Consigne
Relevez toutes les lignes ci-dessous qui contiennent le mot « closer ». La casse compte.

Lignes présentées
* * *

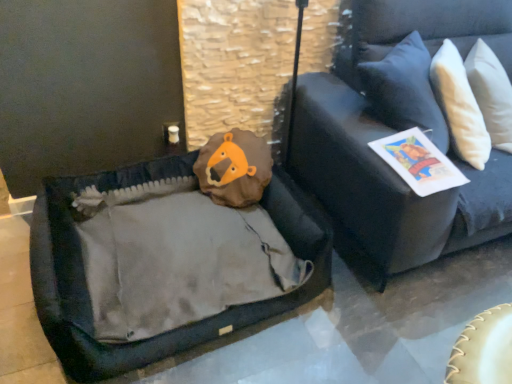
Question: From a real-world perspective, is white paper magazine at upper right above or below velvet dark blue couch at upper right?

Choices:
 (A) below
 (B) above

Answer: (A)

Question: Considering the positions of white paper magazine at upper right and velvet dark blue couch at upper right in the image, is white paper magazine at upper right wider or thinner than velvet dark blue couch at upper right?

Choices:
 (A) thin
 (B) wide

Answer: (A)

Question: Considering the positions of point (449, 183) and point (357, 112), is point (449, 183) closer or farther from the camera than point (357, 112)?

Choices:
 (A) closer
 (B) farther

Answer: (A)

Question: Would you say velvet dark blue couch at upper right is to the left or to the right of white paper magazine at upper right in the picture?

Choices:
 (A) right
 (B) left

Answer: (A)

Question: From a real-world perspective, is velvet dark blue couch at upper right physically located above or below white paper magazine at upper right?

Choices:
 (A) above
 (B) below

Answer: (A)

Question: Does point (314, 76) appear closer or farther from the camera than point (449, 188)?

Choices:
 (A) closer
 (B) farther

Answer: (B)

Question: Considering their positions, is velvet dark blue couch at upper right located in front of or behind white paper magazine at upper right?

* * *

Réponse
Question: Considering the positions of point (449, 183) and point (357, 112), is point (449, 183) closer or farther from the camera than point (357, 112)?
 (A) closer
Question: Does point (314, 76) appear closer or farther from the camera than point (449, 188)?
 (A) closer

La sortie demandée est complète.